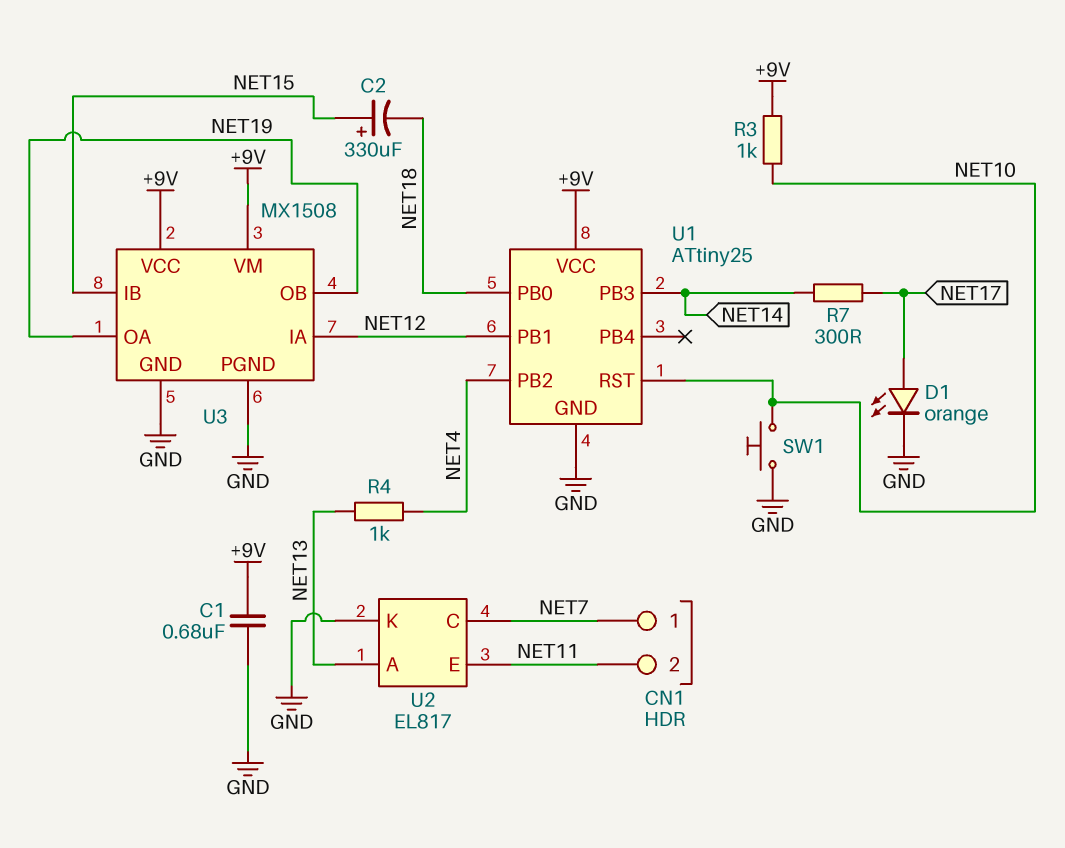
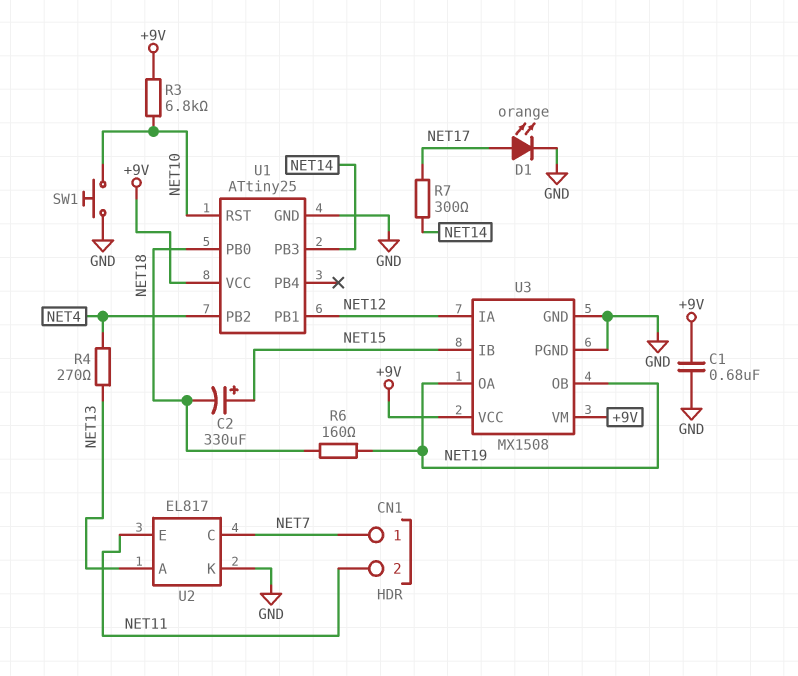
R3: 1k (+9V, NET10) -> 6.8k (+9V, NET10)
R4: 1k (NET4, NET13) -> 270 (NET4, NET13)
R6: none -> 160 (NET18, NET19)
════════════════════
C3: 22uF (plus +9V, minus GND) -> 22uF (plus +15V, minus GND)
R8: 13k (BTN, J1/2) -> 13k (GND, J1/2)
════════════════════
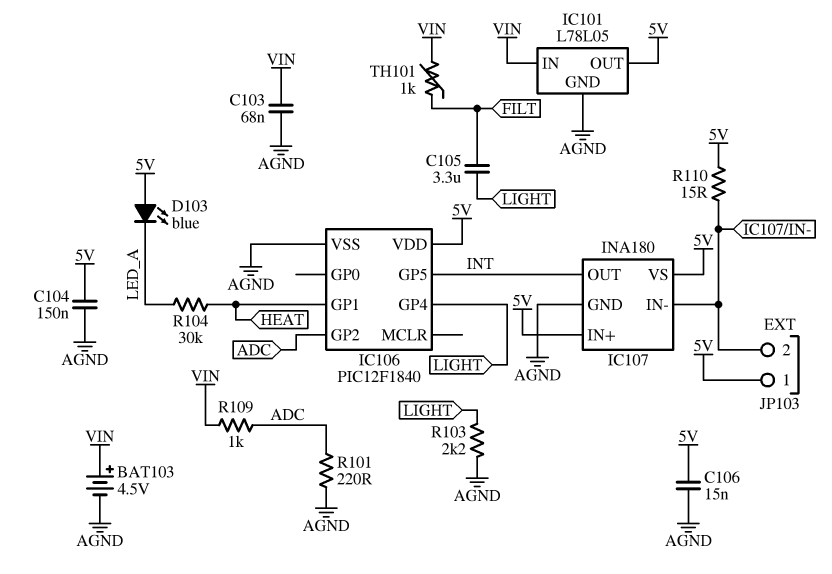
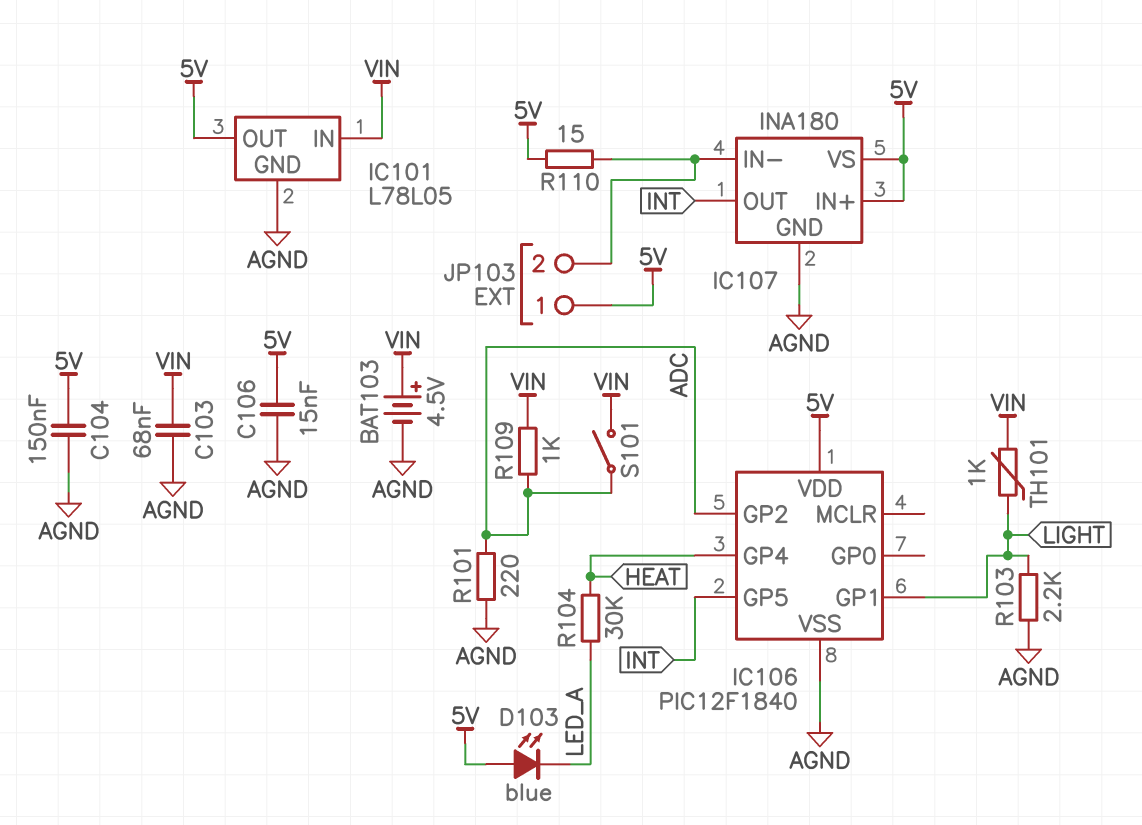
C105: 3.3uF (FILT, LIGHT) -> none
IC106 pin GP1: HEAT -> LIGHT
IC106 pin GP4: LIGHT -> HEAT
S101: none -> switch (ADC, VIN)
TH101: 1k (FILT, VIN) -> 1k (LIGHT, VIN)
════════════════════
*EXERCISE PROMPT*
Starting at the line above that holds "S101: none -> switch (ADC, VIN)" and ending at the line that holds "TH101: 1k (FILT, VIN) -> 1k (LIGHT, VIN)", transcribe each line exactly and include no other lines.

*EXERCISE RESULT*
S101: none -> switch (ADC, VIN)
TH101: 1k (FILT, VIN) -> 1k (LIGHT, VIN)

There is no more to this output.